WORK REQUIRED:
Identify and pull out each line of the entries in which "none" occurs.

Records drawn from a dataset
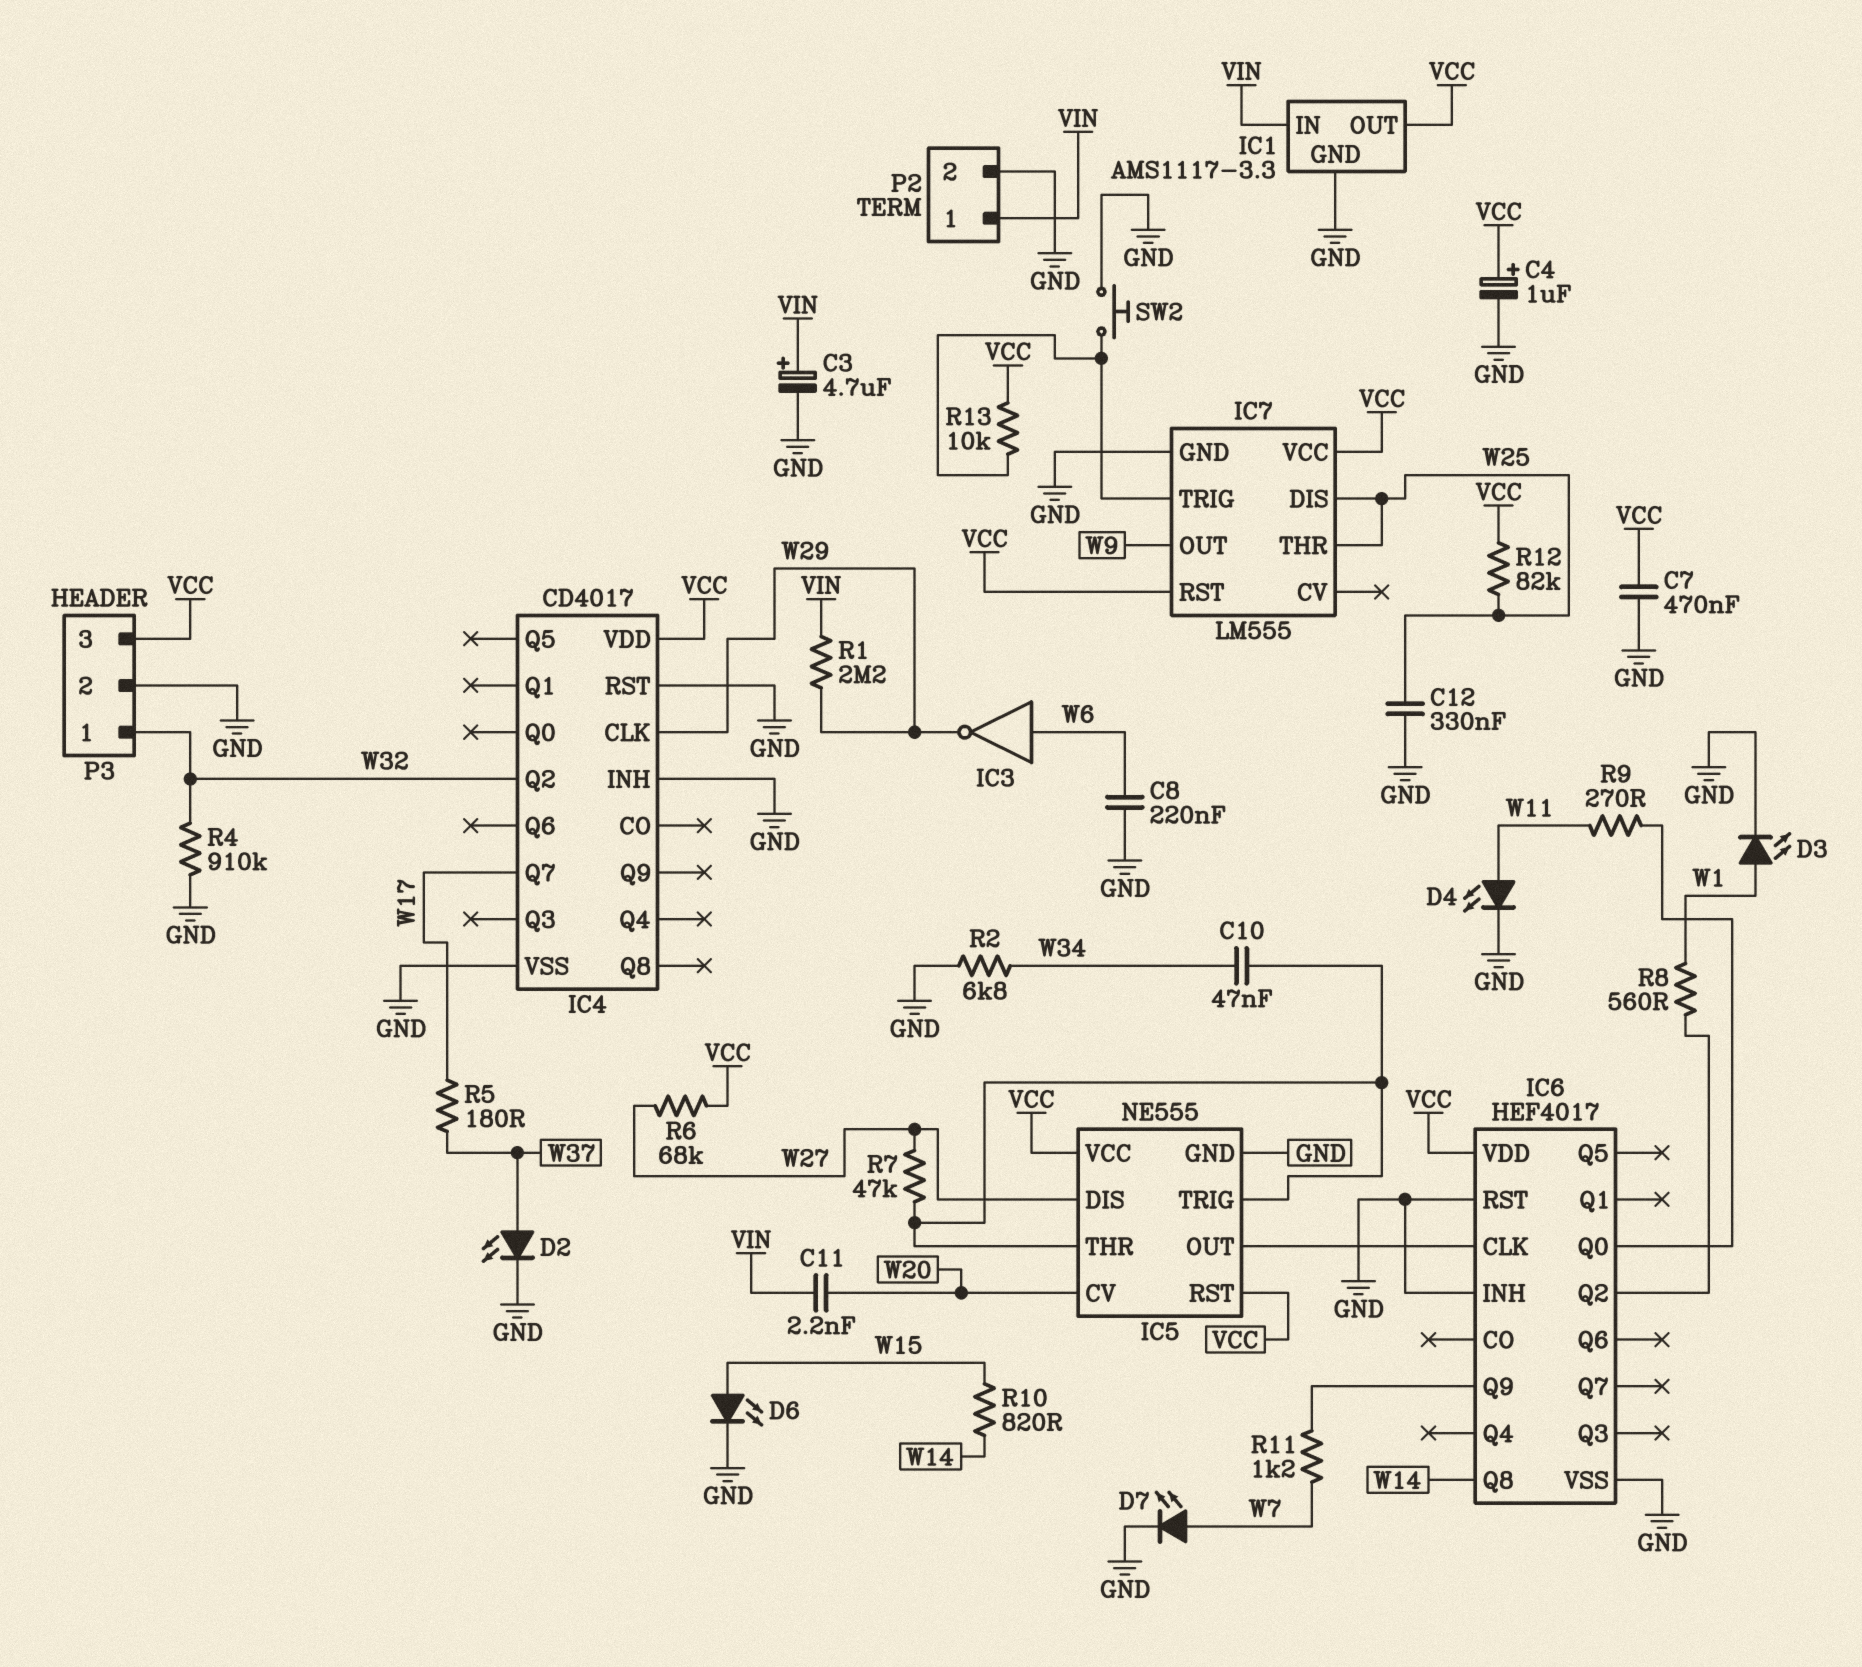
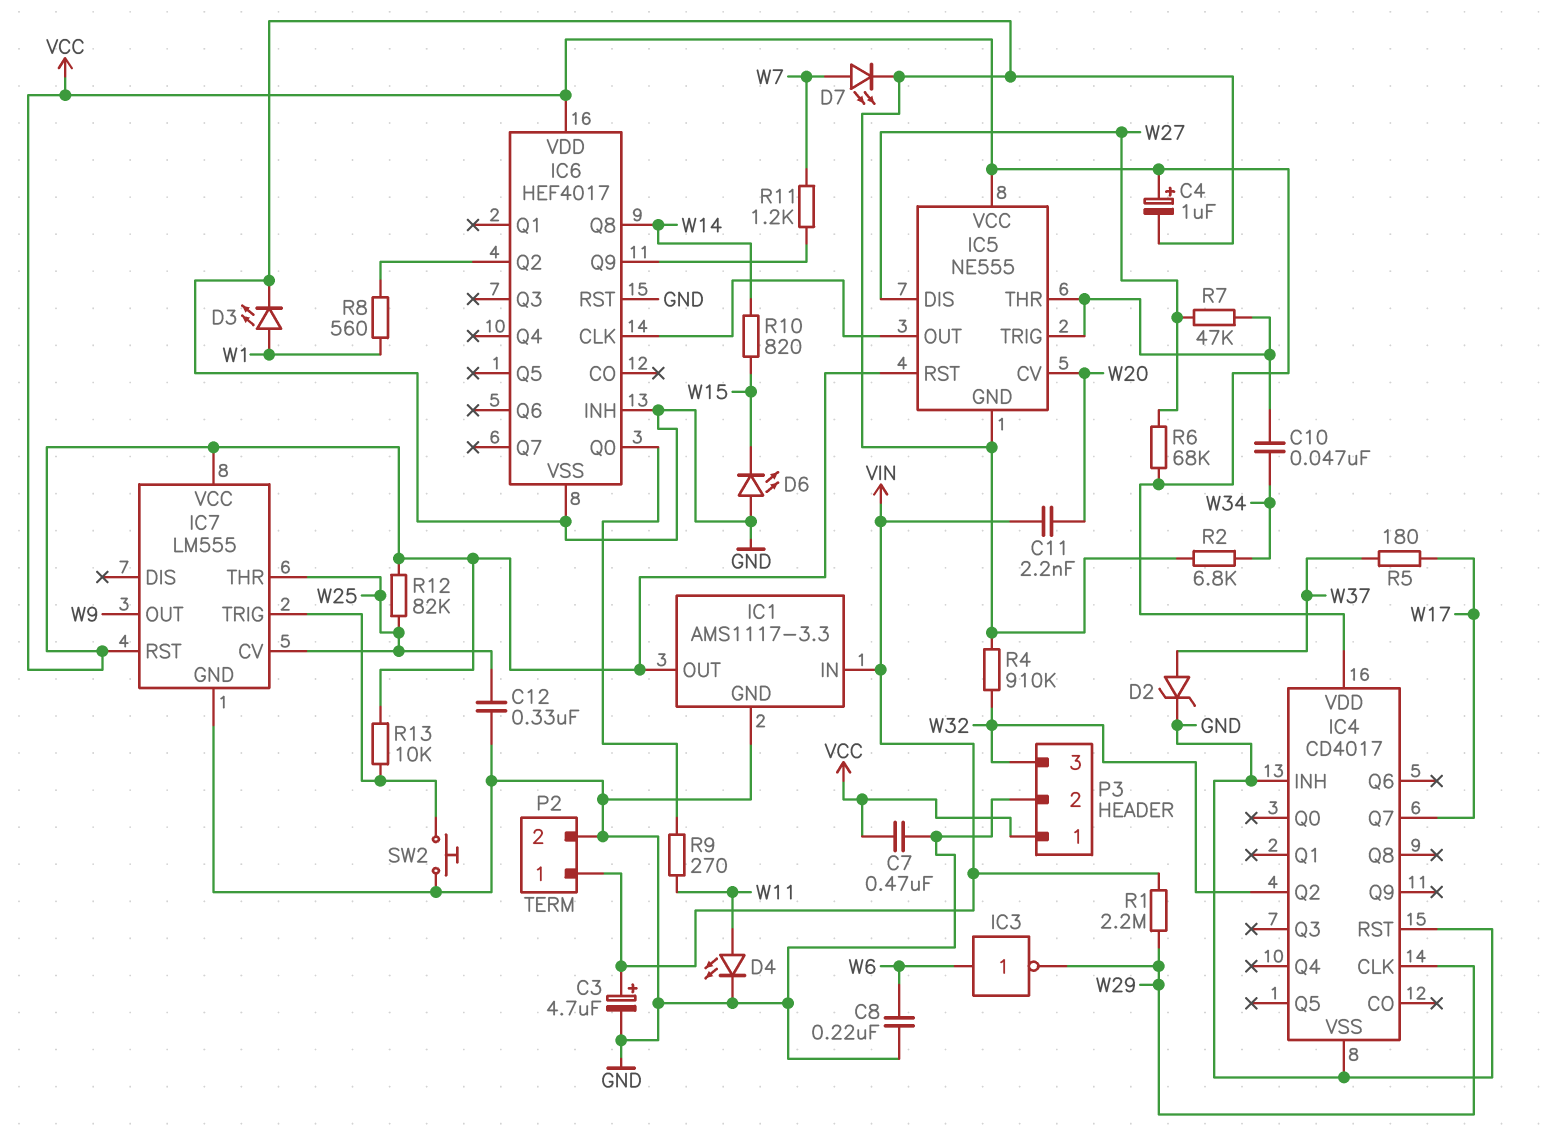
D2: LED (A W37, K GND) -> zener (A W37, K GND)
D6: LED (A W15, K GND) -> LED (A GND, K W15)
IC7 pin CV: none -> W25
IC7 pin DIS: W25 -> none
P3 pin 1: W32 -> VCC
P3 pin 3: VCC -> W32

SOLUTION:
IC7 pin CV: none -> W25
IC7 pin DIS: W25 -> none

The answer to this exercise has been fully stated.